Input data section start
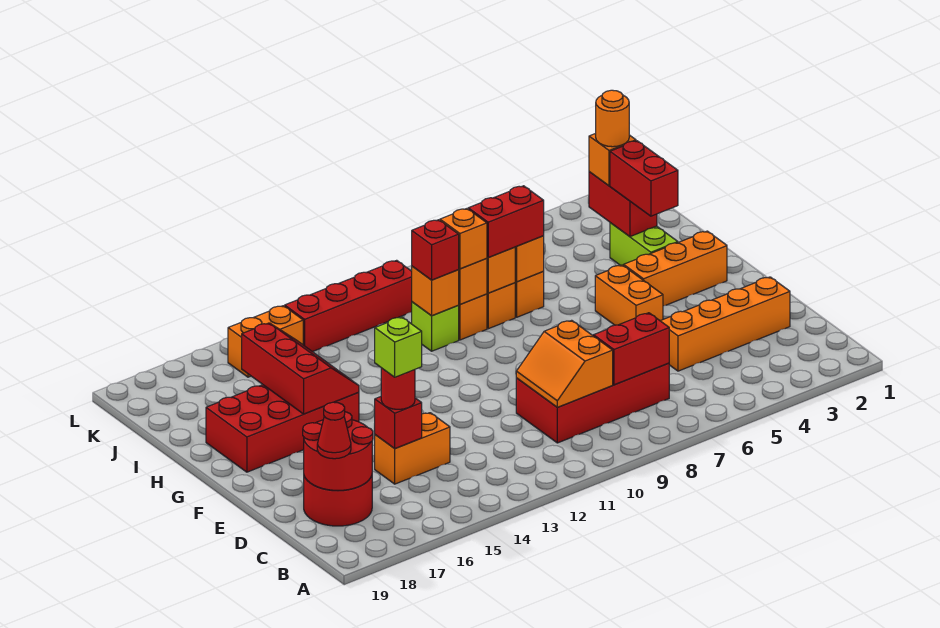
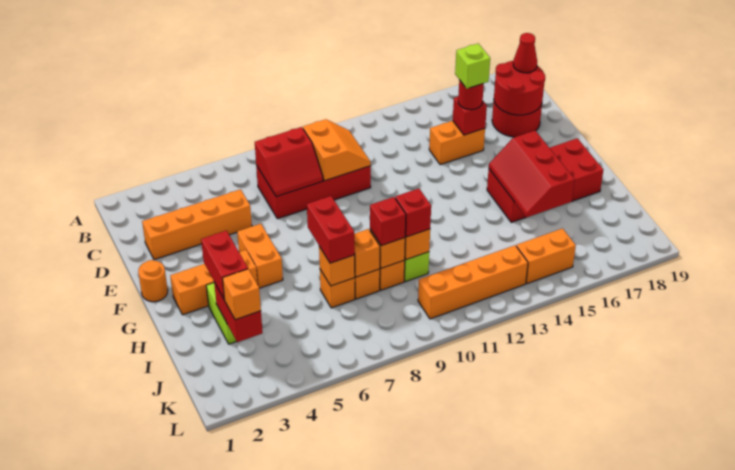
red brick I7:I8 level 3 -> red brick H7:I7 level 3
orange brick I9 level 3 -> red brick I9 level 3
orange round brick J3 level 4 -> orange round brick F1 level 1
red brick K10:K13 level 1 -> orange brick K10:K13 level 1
Input data section end
Input data section start
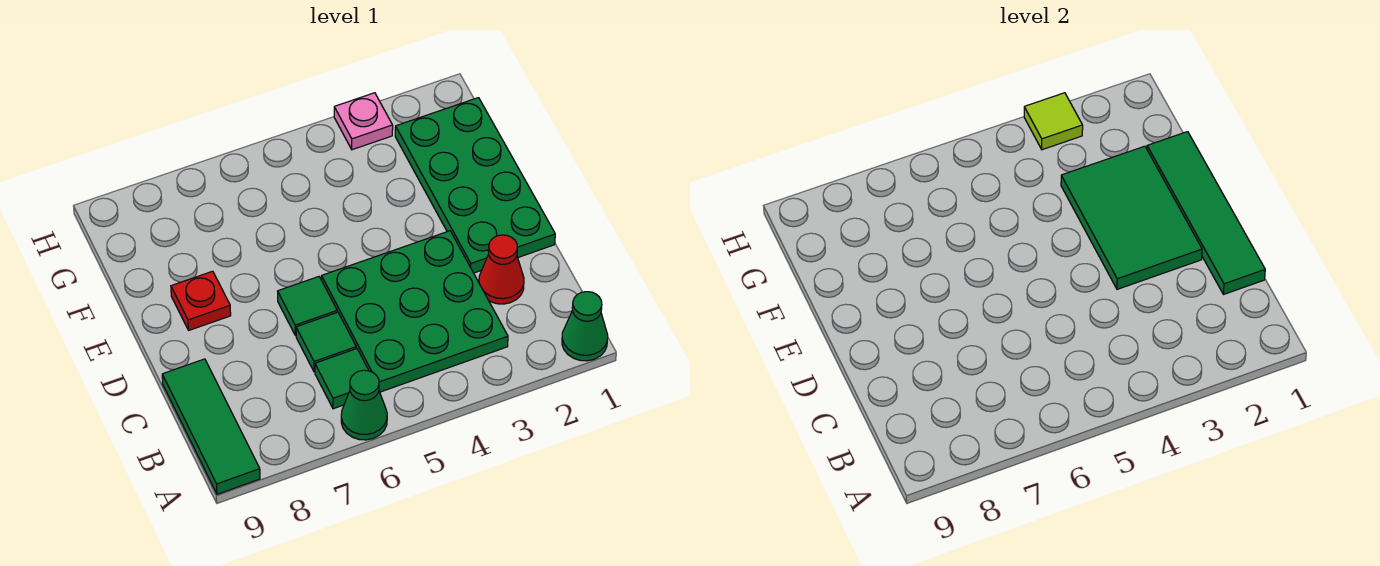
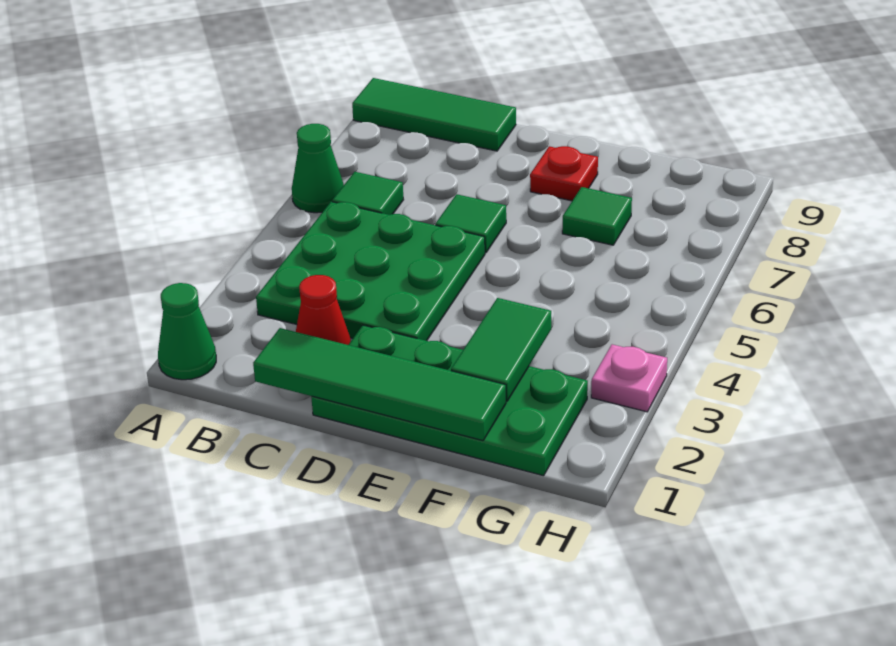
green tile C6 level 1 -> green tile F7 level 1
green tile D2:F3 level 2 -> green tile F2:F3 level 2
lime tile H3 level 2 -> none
Input data section end
Task statement:
Return exactly the lines above from the line that has "red brick I7:I8" through the line that has "red brick K10:K13", inclusive, and nothing else.

Written reply:
red brick I7:I8 level 3 -> red brick H7:I7 level 3
orange brick I9 level 3 -> red brick I9 level 3
orange round brick J3 level 4 -> orange round brick F1 level 1
red brick K10:K13 level 1 -> orange brick K10:K13 level 1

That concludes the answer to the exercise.